======== GIVEN ENTRIES ========

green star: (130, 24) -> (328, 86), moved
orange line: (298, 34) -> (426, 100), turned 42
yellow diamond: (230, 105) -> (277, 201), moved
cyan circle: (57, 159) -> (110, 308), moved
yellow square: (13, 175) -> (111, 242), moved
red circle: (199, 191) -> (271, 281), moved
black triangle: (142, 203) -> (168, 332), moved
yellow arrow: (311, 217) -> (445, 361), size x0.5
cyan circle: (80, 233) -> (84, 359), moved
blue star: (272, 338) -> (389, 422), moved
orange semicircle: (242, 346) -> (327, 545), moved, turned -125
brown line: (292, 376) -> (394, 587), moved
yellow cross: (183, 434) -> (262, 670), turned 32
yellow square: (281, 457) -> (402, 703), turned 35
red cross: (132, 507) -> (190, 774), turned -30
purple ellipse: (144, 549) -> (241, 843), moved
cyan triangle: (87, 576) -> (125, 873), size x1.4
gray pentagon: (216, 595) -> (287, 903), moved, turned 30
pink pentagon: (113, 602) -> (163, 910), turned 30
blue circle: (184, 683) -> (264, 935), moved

========

• _TASK BRIEF_
Please transcribe each entry exactly, keeping every word as it is.

• _SOLUTION TO THE EXERCISE_
green star: (130, 24) -> (328, 86), moved
orange line: (298, 34) -> (426, 100), turned 42
yellow diamond: (230, 105) -> (277, 201), moved
cyan circle: (57, 159) -> (110, 308), moved
yellow square: (13, 175) -> (111, 242), moved
red circle: (199, 191) -> (271, 281), moved
black triangle: (142, 203) -> (168, 332), moved
yellow arrow: (311, 217) -> (445, 361), size x0.5
cyan circle: (80, 233) -> (84, 359), moved
blue star: (272, 338) -> (389, 422), moved
orange semicircle: (242, 346) -> (327, 545), moved, turned -125
brown line: (292, 376) -> (394, 587), moved
yellow cross: (183, 434) -> (262, 670), turned 32
yellow square: (281, 457) -> (402, 703), turned 35
red cross: (132, 507) -> (190, 774), turned -30
purple ellipse: (144, 549) -> (241, 843), moved
cyan triangle: (87, 576) -> (125, 873), size x1.4
gray pentagon: (216, 595) -> (287, 903), moved, turned 30
pink pentagon: (113, 602) -> (163, 910), turned 30
blue circle: (184, 683) -> (264, 935), moved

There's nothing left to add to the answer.